Problem requirements. After the line containing "black spinning top [438,136,472,168] -> none", copy nothing more; up to and including it, copy every line of the listing exactly from the first, leaving out the pictures.

----------

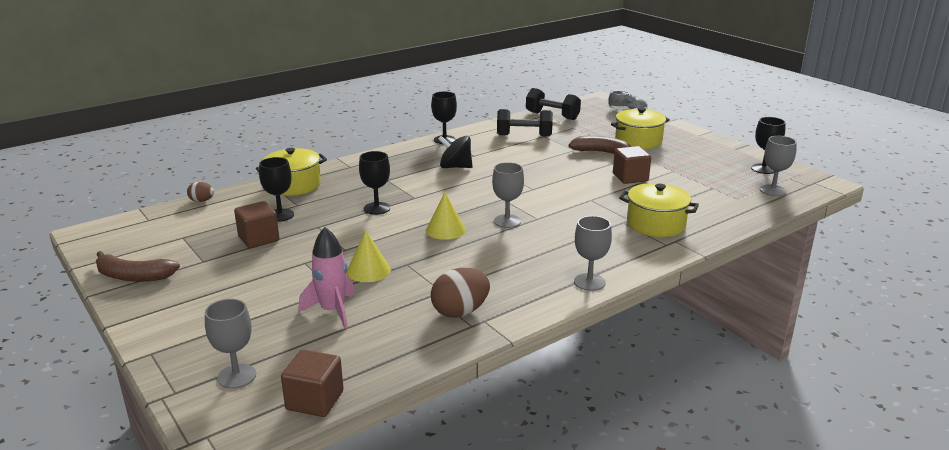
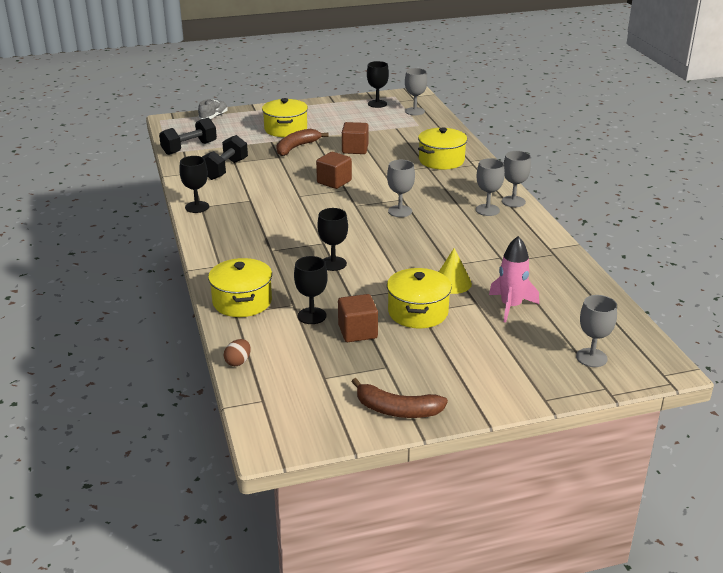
camera: 70 degrees left, 5 degrees up
brown banana [96,251,180,282] -> brown banana turned 75 degrees clockwise [351,378,448,418]
brown cube [281,350,344,417] -> brown cube moved to [316,152,352,189]
yellow cone [426,193,466,240] -> none
brown egg [431,268,490,318] -> none
black spinning top [438,136,472,168] -> none
none -> yellow pot [387,268,452,328]
none -> grey goblet [476,158,505,216]

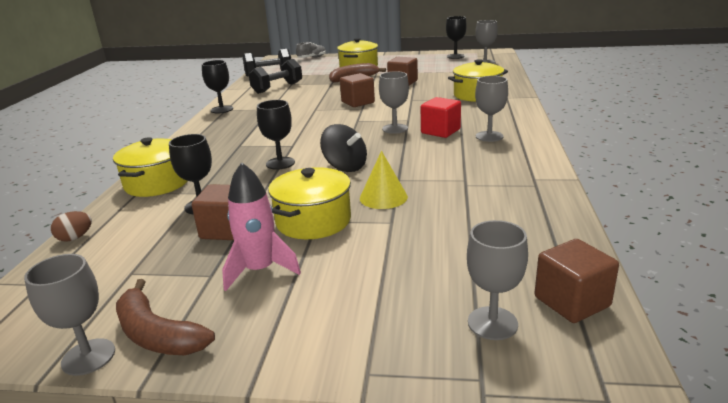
camera: 25 degrees right, 5 degrees down
pink rocket [489,236,539,322] -> pink rocket moved to [222,162,301,291]
grey goblet [502,151,531,207] -> grey goblet moved to [24,254,115,376]
none -> black spinning top [320,124,367,172]
none -> red cube [421,97,461,138]
none -> brown cube [535,239,619,323]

----------

Reply.
camera: 70 degrees left, 5 degrees up
brown banana [96,251,180,282] -> brown banana turned 75 degrees clockwise [351,378,448,418]
brown cube [281,350,344,417] -> brown cube moved to [316,152,352,189]
yellow cone [426,193,466,240] -> none
brown egg [431,268,490,318] -> none
black spinning top [438,136,472,168] -> none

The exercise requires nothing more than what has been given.